WHAT YOU WILL DO → Copy the line with "U3 pin out: n6 -> DGND" and all lines following it through the last line of the entries, exactly as written.

(Image comparison data)
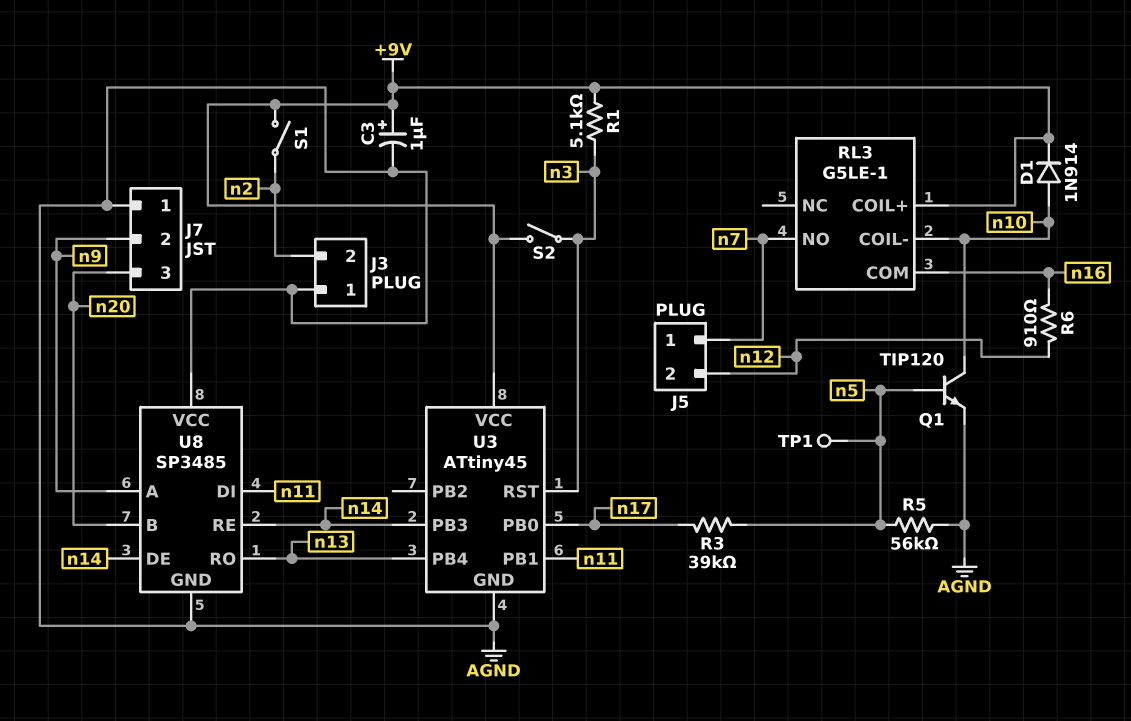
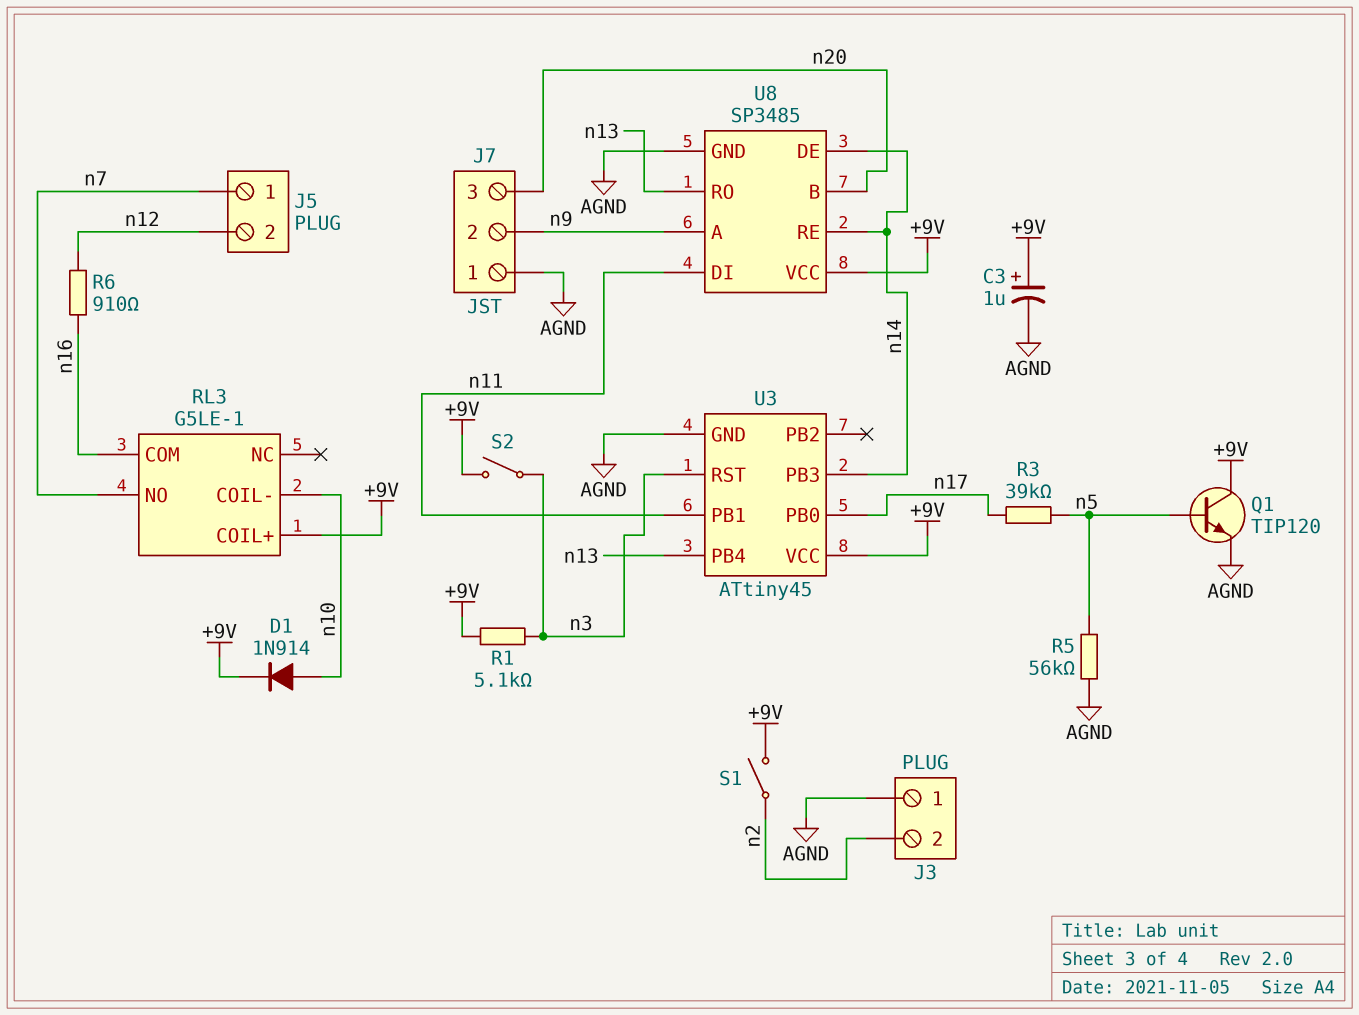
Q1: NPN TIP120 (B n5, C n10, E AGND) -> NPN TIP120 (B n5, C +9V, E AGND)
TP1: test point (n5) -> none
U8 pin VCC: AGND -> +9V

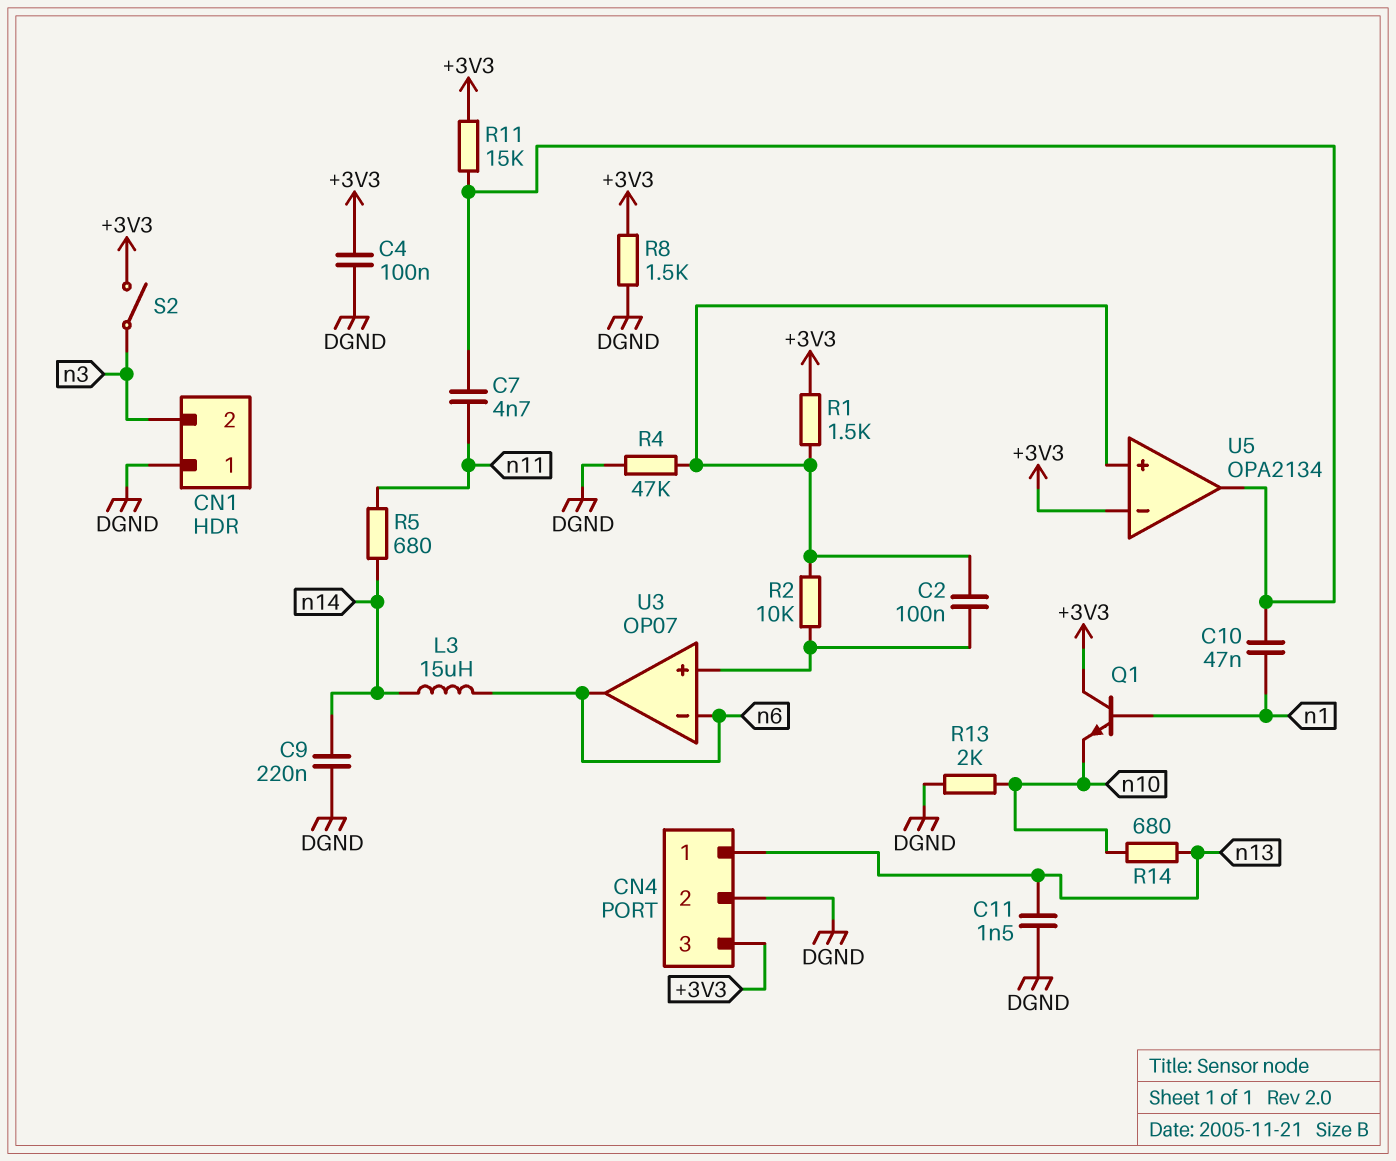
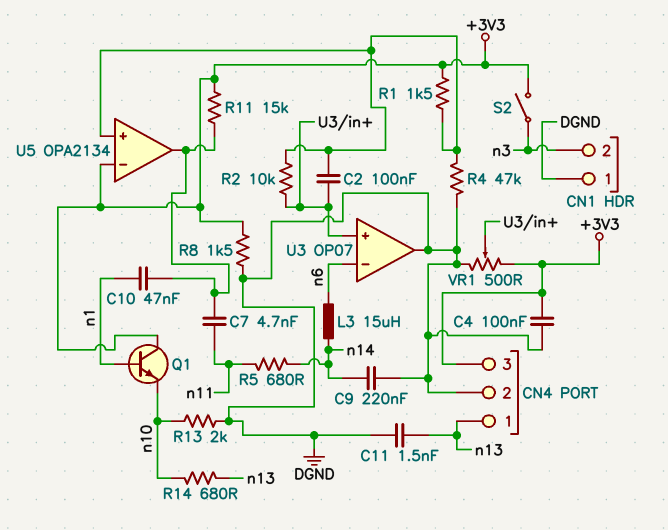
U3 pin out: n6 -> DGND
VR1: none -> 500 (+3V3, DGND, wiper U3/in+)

RESULT FOR THIS EXERCISE →
U3 pin out: n6 -> DGND
VR1: none -> 500 (+3V3, DGND, wiper U3/in+)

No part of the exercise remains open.